• _Problem to solve_:
Restate word for word the lines of the entries below, starting with the line that holds "camera: 15 degrees left, 0 degrees up" and ending with the line that holds "shifted: hammer/green (400, 180, 486, 219)", and no others.

• _Data under study_:
# # # # # # #

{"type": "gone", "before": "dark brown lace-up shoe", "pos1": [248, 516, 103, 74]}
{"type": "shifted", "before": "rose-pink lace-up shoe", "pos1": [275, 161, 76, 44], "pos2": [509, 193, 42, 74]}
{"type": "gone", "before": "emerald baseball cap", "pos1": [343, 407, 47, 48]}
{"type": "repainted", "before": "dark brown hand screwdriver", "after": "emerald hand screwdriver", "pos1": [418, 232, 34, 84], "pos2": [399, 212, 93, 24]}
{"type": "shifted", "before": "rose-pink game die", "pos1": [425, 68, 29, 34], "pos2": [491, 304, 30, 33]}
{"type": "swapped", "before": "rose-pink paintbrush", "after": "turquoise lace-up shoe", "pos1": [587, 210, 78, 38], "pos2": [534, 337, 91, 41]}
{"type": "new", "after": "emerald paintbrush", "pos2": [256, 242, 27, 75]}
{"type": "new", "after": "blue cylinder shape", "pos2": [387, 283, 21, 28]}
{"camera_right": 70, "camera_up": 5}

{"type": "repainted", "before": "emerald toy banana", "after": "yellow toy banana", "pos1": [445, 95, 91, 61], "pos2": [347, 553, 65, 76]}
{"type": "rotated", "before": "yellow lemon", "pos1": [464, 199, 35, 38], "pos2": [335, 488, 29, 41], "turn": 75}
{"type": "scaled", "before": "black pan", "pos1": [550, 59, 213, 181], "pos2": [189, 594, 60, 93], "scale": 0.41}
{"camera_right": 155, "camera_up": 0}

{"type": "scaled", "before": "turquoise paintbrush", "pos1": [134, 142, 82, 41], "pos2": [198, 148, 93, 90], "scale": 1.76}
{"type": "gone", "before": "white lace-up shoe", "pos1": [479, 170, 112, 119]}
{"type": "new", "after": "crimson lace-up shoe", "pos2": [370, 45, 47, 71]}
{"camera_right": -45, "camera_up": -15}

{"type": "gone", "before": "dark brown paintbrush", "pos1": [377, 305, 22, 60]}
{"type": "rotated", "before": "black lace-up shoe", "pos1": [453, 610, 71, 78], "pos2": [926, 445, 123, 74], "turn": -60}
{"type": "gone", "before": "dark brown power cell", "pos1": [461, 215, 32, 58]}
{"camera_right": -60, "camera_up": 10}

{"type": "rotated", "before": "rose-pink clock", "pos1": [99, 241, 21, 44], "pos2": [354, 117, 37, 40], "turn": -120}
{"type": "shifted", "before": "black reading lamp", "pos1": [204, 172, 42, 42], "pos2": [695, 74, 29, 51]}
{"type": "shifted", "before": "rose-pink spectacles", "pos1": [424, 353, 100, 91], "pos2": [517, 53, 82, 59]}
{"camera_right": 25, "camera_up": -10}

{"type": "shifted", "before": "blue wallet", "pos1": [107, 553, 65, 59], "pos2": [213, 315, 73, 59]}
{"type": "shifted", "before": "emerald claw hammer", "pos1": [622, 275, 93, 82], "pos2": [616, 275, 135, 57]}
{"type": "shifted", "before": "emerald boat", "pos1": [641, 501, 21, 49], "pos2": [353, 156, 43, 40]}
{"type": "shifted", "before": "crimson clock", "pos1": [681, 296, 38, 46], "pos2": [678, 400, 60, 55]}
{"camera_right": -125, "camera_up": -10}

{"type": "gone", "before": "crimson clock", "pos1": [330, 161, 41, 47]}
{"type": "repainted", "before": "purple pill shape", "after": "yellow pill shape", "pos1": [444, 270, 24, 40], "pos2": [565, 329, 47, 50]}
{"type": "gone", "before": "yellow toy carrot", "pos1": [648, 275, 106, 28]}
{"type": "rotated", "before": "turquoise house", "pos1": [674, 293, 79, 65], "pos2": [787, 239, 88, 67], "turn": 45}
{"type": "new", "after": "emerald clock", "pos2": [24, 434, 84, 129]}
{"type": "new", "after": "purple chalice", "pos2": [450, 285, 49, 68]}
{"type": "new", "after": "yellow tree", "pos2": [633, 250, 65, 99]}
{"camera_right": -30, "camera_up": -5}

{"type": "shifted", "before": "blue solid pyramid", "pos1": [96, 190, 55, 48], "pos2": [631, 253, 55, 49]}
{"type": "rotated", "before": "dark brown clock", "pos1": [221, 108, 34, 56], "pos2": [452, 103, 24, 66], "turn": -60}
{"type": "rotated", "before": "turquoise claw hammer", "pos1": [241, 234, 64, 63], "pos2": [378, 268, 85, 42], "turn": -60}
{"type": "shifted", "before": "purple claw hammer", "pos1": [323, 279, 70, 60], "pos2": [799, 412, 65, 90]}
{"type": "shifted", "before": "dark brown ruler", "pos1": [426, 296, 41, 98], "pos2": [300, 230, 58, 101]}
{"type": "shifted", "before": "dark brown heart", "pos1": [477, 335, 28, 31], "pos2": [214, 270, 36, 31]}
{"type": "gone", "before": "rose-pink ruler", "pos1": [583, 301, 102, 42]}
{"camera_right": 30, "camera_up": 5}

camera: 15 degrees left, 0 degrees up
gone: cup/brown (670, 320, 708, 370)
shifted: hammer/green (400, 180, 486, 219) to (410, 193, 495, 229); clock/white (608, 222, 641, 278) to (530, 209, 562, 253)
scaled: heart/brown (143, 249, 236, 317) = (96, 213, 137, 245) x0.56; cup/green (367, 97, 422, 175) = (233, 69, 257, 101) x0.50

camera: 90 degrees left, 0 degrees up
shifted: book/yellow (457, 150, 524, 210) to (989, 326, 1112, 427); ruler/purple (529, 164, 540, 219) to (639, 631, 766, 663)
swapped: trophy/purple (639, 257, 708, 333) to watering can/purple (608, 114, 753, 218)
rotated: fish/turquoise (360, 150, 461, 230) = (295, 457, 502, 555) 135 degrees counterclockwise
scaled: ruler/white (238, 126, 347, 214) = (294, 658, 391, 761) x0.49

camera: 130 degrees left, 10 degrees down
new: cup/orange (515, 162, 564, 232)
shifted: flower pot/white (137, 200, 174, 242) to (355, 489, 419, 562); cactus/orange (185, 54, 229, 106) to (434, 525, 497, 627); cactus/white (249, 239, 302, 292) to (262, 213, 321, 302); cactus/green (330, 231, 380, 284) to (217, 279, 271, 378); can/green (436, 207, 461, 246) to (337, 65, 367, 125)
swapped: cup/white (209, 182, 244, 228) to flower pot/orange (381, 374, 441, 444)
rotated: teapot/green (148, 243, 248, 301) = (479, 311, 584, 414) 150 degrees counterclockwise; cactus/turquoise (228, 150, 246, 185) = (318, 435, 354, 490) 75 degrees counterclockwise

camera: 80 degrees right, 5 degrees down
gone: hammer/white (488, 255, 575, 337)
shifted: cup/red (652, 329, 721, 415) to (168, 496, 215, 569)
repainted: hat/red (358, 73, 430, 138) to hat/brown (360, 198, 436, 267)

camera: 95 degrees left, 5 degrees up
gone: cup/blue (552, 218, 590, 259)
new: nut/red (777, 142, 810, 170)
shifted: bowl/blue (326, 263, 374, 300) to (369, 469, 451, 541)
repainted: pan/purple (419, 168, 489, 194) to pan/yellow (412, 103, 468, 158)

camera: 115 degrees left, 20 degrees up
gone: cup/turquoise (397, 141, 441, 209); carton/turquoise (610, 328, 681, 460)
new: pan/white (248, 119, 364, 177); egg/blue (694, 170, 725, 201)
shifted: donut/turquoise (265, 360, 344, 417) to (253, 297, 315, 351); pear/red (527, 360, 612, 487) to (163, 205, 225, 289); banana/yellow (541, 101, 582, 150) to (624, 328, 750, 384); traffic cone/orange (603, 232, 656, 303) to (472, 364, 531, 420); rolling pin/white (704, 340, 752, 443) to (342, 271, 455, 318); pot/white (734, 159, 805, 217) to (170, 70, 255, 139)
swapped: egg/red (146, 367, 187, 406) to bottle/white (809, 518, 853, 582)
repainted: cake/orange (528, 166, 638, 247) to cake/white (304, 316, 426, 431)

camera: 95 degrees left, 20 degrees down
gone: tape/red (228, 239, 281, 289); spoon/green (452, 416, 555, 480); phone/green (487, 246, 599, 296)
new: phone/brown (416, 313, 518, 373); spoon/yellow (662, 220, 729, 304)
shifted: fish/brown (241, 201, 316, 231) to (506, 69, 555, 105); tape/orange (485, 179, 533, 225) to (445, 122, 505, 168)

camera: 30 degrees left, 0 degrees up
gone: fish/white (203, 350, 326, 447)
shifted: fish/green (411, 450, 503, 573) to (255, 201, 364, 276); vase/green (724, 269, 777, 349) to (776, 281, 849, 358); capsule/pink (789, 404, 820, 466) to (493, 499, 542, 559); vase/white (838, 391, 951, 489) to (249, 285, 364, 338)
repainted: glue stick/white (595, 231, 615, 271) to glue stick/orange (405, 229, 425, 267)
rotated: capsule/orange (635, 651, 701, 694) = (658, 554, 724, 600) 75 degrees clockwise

# # # # # # #

• _Answer box_:
camera: 15 degrees left, 0 degrees up
gone: cup/brown (670, 320, 708, 370)
shifted: hammer/green (400, 180, 486, 219) to (410, 193, 495, 229); clock/white (608, 222, 641, 278) to (530, 209, 562, 253)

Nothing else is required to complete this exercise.